Word for word, transcribe the data below from the line with "blue plate E1:E3" to the line with "none -> red cone A11 level 1", keeping both of those lines.

(GIVEN RECORDS begins)

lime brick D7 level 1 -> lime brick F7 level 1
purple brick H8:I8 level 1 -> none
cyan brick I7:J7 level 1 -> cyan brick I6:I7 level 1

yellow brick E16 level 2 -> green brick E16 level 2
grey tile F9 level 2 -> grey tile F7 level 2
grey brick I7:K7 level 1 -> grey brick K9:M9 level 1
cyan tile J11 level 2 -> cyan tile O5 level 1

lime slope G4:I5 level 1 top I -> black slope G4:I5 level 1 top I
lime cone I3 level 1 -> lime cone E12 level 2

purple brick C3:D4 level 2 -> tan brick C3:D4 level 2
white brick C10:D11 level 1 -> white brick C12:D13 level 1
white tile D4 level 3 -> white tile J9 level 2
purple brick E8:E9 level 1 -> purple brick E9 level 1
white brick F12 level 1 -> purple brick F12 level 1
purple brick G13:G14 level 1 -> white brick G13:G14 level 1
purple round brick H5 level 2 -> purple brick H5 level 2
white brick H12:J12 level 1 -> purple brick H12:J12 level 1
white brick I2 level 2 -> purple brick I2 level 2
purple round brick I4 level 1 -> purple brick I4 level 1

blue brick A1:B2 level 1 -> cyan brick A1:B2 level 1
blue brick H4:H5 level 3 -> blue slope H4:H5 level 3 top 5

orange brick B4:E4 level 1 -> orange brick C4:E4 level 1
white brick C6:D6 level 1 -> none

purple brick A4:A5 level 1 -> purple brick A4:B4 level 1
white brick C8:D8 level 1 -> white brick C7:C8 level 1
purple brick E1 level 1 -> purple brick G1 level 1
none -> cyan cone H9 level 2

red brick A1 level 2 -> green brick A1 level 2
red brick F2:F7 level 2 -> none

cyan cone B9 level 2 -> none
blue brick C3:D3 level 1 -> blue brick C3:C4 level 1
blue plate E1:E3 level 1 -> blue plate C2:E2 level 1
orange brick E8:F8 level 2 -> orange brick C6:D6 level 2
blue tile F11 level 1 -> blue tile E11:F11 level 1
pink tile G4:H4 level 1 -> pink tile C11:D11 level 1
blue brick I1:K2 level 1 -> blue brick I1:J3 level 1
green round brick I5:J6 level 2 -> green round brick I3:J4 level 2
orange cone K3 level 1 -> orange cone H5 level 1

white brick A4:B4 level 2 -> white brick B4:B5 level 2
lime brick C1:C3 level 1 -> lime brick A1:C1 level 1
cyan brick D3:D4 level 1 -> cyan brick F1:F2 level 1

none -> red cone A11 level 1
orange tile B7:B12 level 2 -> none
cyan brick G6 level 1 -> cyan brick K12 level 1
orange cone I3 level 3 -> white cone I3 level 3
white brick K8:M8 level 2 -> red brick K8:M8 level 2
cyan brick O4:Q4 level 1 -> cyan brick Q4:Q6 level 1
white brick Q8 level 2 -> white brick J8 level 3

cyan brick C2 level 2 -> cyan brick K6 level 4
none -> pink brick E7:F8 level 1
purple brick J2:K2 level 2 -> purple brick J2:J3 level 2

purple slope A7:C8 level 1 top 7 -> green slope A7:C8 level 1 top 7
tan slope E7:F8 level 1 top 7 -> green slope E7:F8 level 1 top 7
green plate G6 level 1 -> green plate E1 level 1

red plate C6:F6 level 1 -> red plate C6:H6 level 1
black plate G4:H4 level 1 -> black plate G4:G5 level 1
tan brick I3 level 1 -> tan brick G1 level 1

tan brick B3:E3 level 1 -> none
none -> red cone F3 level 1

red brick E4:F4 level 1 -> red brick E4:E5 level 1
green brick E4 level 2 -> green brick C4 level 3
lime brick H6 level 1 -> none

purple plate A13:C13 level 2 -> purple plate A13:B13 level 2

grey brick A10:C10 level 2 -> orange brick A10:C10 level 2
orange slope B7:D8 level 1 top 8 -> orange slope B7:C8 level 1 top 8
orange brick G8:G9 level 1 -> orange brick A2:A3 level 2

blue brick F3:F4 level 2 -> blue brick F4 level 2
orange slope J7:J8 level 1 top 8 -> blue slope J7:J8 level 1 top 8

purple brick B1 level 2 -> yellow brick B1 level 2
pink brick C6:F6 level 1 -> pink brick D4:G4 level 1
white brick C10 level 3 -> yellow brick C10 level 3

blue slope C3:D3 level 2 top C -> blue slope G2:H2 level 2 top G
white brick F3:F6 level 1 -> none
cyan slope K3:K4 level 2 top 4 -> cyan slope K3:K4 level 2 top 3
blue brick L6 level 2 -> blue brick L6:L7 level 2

(GIVEN RECORDS ends)

| EXERCISE SOLUTION |
blue plate E1:E3 level 1 -> blue plate C2:E2 level 1
orange brick E8:F8 level 2 -> orange brick C6:D6 level 2
blue tile F11 level 1 -> blue tile E11:F11 level 1
pink tile G4:H4 level 1 -> pink tile C11:D11 level 1
blue brick I1:K2 level 1 -> blue brick I1:J3 level 1
green round brick I5:J6 level 2 -> green round brick I3:J4 level 2
orange cone K3 level 1 -> orange cone H5 level 1

white brick A4:B4 level 2 -> white brick B4:B5 level 2
lime brick C1:C3 level 1 -> lime brick A1:C1 level 1
cyan brick D3:D4 level 1 -> cyan brick F1:F2 level 1

none -> red cone A11 level 1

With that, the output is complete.